PROVIDED DATA: Begin
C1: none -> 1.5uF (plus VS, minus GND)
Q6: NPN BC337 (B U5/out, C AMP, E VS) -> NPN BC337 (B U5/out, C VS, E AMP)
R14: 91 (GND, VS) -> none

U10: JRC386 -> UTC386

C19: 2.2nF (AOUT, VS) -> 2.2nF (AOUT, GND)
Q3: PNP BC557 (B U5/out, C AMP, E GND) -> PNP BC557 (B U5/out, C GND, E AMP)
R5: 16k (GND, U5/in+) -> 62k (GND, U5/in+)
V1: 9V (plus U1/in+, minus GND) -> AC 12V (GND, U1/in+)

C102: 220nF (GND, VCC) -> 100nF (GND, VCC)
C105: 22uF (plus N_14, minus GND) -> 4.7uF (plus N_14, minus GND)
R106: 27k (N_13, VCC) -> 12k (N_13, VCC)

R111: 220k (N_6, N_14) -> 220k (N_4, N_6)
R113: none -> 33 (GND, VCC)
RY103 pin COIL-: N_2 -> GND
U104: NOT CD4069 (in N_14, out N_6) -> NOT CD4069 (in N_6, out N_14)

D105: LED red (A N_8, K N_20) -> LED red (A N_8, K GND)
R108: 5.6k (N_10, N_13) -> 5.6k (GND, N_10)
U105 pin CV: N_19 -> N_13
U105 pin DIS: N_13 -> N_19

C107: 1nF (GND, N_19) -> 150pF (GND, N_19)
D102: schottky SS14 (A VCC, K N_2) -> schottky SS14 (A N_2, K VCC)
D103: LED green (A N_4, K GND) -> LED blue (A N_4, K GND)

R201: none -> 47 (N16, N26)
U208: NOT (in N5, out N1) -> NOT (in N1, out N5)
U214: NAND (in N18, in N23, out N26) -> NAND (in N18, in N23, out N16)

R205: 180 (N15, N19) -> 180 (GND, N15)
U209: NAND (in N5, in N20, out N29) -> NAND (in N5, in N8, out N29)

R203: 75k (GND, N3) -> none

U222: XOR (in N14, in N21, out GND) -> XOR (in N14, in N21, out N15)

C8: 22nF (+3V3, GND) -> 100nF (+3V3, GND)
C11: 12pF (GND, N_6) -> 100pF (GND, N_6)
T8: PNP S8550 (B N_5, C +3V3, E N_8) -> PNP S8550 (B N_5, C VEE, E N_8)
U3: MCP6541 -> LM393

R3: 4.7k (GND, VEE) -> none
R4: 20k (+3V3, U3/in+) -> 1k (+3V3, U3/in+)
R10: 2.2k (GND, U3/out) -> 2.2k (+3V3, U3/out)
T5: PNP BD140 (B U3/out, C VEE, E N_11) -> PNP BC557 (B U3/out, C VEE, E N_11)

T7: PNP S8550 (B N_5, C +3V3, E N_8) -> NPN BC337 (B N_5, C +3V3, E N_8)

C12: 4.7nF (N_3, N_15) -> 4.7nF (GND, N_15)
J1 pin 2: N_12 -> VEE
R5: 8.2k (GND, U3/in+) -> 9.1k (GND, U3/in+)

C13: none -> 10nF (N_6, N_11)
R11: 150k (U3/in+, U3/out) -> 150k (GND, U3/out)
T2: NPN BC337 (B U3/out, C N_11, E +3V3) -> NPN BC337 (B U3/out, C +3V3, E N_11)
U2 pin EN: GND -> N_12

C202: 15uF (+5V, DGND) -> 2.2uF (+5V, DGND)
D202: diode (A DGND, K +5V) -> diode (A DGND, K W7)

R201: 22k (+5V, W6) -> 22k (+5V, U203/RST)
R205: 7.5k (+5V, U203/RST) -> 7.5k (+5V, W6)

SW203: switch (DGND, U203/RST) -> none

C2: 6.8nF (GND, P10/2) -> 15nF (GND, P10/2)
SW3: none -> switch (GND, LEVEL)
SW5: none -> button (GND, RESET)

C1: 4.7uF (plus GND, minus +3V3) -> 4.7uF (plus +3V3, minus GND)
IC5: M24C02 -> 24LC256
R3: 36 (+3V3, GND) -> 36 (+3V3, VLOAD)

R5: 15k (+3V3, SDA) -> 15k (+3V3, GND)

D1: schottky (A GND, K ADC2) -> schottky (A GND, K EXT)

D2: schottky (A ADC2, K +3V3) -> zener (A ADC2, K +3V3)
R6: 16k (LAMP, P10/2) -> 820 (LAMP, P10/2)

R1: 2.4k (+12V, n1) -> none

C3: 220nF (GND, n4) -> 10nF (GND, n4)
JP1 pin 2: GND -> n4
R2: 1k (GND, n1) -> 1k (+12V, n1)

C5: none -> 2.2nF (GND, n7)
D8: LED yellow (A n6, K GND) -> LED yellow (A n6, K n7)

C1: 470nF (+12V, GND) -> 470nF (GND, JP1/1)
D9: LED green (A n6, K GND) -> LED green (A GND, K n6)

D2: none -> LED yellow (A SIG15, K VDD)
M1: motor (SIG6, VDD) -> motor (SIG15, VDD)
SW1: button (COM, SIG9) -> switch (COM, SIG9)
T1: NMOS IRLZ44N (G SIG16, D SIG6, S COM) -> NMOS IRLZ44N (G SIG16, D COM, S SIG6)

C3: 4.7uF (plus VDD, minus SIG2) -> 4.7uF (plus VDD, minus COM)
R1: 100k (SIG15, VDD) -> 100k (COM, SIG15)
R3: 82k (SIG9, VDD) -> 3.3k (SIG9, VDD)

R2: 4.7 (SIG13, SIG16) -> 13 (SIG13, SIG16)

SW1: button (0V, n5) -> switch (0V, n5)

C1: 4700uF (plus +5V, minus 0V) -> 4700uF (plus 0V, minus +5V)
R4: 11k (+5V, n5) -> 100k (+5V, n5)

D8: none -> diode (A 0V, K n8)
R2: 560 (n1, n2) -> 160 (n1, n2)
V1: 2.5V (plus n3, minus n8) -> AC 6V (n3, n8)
PROVIDED DATA: End
■ **ASSIGNMENT**: Each entry above is to be set down again in exactly the same words.

■ **SOLUTION**:
C1: none -> 1.5uF (plus VS, minus GND)
Q6: NPN BC337 (B U5/out, C AMP, E VS) -> NPN BC337 (B U5/out, C VS, E AMP)
R14: 91 (GND, VS) -> none

U10: JRC386 -> UTC386

C19: 2.2nF (AOUT, VS) -> 2.2nF (AOUT, GND)
Q3: PNP BC557 (B U5/out, C AMP, E GND) -> PNP BC557 (B U5/out, C GND, E AMP)
R5: 16k (GND, U5/in+) -> 62k (GND, U5/in+)
V1: 9V (plus U1/in+, minus GND) -> AC 12V (GND, U1/in+)

C102: 220nF (GND, VCC) -> 100nF (GND, VCC)
C105: 22uF (plus N_14, minus GND) -> 4.7uF (plus N_14, minus GND)
R106: 27k (N_13, VCC) -> 12k (N_13, VCC)

R111: 220k (N_6, N_14) -> 220k (N_4, N_6)
R113: none -> 33 (GND, VCC)
RY103 pin COIL-: N_2 -> GND
U104: NOT CD4069 (in N_14, out N_6) -> NOT CD4069 (in N_6, out N_14)

D105: LED red (A N_8, K N_20) -> LED red (A N_8, K GND)
R108: 5.6k (N_10, N_13) -> 5.6k (GND, N_10)
U105 pin CV: N_19 -> N_13
U105 pin DIS: N_13 -> N_19

C107: 1nF (GND, N_19) -> 150pF (GND, N_19)
D102: schottky SS14 (A VCC, K N_2) -> schottky SS14 (A N_2, K VCC)
D103: LED green (A N_4, K GND) -> LED blue (A N_4, K GND)

R201: none -> 47 (N16, N26)
U208: NOT (in N5, out N1) -> NOT (in N1, out N5)
U214: NAND (in N18, in N23, out N26) -> NAND (in N18, in N23, out N16)

R205: 180 (N15, N19) -> 180 (GND, N15)
U209: NAND (in N5, in N20, out N29) -> NAND (in N5, in N8, out N29)

R203: 75k (GND, N3) -> none

U222: XOR (in N14, in N21, out GND) -> XOR (in N14, in N21, out N15)

C8: 22nF (+3V3, GND) -> 100nF (+3V3, GND)
C11: 12pF (GND, N_6) -> 100pF (GND, N_6)
T8: PNP S8550 (B N_5, C +3V3, E N_8) -> PNP S8550 (B N_5, C VEE, E N_8)
U3: MCP6541 -> LM393

R3: 4.7k (GND, VEE) -> none
R4: 20k (+3V3, U3/in+) -> 1k (+3V3, U3/in+)
R10: 2.2k (GND, U3/out) -> 2.2k (+3V3, U3/out)
T5: PNP BD140 (B U3/out, C VEE, E N_11) -> PNP BC557 (B U3/out, C VEE, E N_11)

T7: PNP S8550 (B N_5, C +3V3, E N_8) -> NPN BC337 (B N_5, C +3V3, E N_8)

C12: 4.7nF (N_3, N_15) -> 4.7nF (GND, N_15)
J1 pin 2: N_12 -> VEE
R5: 8.2k (GND, U3/in+) -> 9.1k (GND, U3/in+)

C13: none -> 10nF (N_6, N_11)
R11: 150k (U3/in+, U3/out) -> 150k (GND, U3/out)
T2: NPN BC337 (B U3/out, C N_11, E +3V3) -> NPN BC337 (B U3/out, C +3V3, E N_11)
U2 pin EN: GND -> N_12

C202: 15uF (+5V, DGND) -> 2.2uF (+5V, DGND)
D202: diode (A DGND, K +5V) -> diode (A DGND, K W7)

R201: 22k (+5V, W6) -> 22k (+5V, U203/RST)
R205: 7.5k (+5V, U203/RST) -> 7.5k (+5V, W6)

SW203: switch (DGND, U203/RST) -> none

C2: 6.8nF (GND, P10/2) -> 15nF (GND, P10/2)
SW3: none -> switch (GND, LEVEL)
SW5: none -> button (GND, RESET)

C1: 4.7uF (plus GND, minus +3V3) -> 4.7uF (plus +3V3, minus GND)
IC5: M24C02 -> 24LC256
R3: 36 (+3V3, GND) -> 36 (+3V3, VLOAD)

R5: 15k (+3V3, SDA) -> 15k (+3V3, GND)

D1: schottky (A GND, K ADC2) -> schottky (A GND, K EXT)

D2: schottky (A ADC2, K +3V3) -> zener (A ADC2, K +3V3)
R6: 16k (LAMP, P10/2) -> 820 (LAMP, P10/2)

R1: 2.4k (+12V, n1) -> none

C3: 220nF (GND, n4) -> 10nF (GND, n4)
JP1 pin 2: GND -> n4
R2: 1k (GND, n1) -> 1k (+12V, n1)

C5: none -> 2.2nF (GND, n7)
D8: LED yellow (A n6, K GND) -> LED yellow (A n6, K n7)

C1: 470nF (+12V, GND) -> 470nF (GND, JP1/1)
D9: LED green (A n6, K GND) -> LED green (A GND, K n6)

D2: none -> LED yellow (A SIG15, K VDD)
M1: motor (SIG6, VDD) -> motor (SIG15, VDD)
SW1: button (COM, SIG9) -> switch (COM, SIG9)
T1: NMOS IRLZ44N (G SIG16, D SIG6, S COM) -> NMOS IRLZ44N (G SIG16, D COM, S SIG6)

C3: 4.7uF (plus VDD, minus SIG2) -> 4.7uF (plus VDD, minus COM)
R1: 100k (SIG15, VDD) -> 100k (COM, SIG15)
R3: 82k (SIG9, VDD) -> 3.3k (SIG9, VDD)

R2: 4.7 (SIG13, SIG16) -> 13 (SIG13, SIG16)

SW1: button (0V, n5) -> switch (0V, n5)

C1: 4700uF (plus +5V, minus 0V) -> 4700uF (plus 0V, minus +5V)
R4: 11k (+5V, n5) -> 100k (+5V, n5)

D8: none -> diode (A 0V, K n8)
R2: 560 (n1, n2) -> 160 (n1, n2)
V1: 2.5V (plus n3, minus n8) -> AC 6V (n3, n8)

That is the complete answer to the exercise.